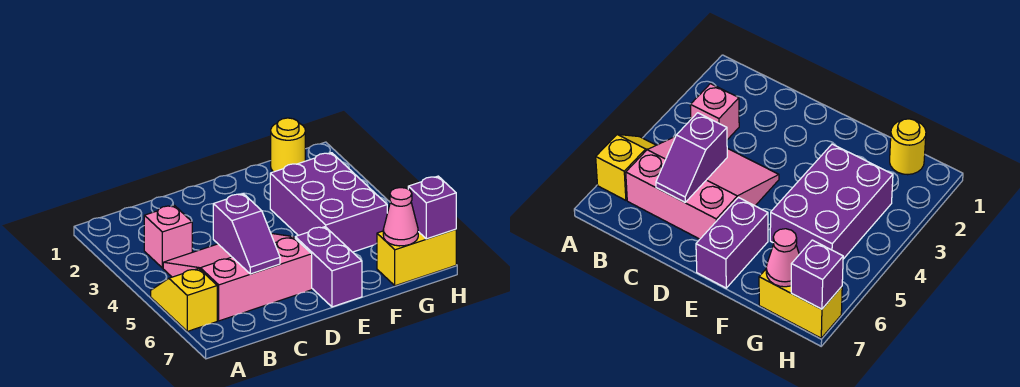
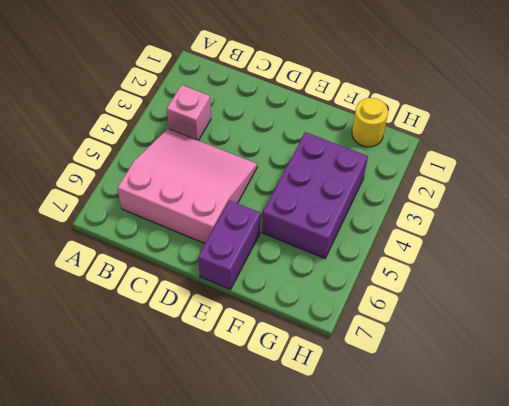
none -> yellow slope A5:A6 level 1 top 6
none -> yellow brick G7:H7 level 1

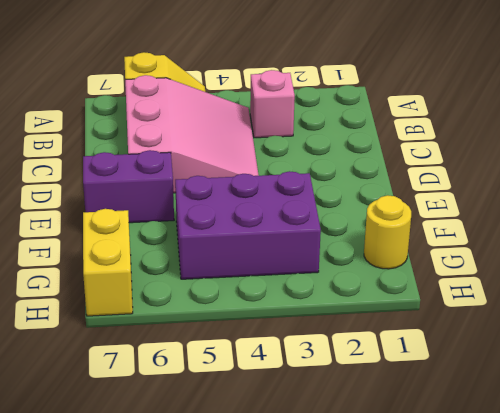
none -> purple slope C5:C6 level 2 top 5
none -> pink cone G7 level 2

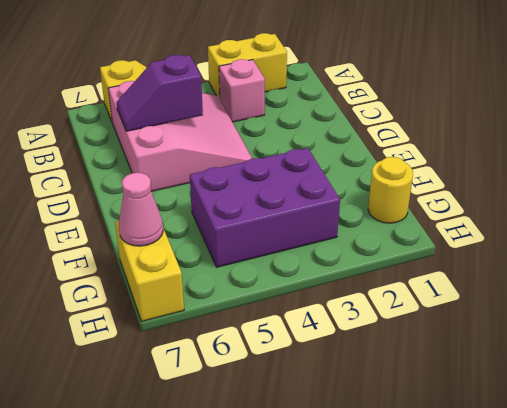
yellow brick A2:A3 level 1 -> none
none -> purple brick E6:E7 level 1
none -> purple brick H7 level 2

□ □ □

● Problem details:
Pictures stay out of the copy, while everything else in the records above goes in exactly as written.

● Response box:
none -> yellow slope A5:A6 level 1 top 6
none -> yellow brick G7:H7 level 1

none -> purple slope C5:C6 level 2 top 5
none -> pink cone G7 level 2

yellow brick A2:A3 level 1 -> none
none -> purple brick E6:E7 level 1
none -> purple brick H7 level 2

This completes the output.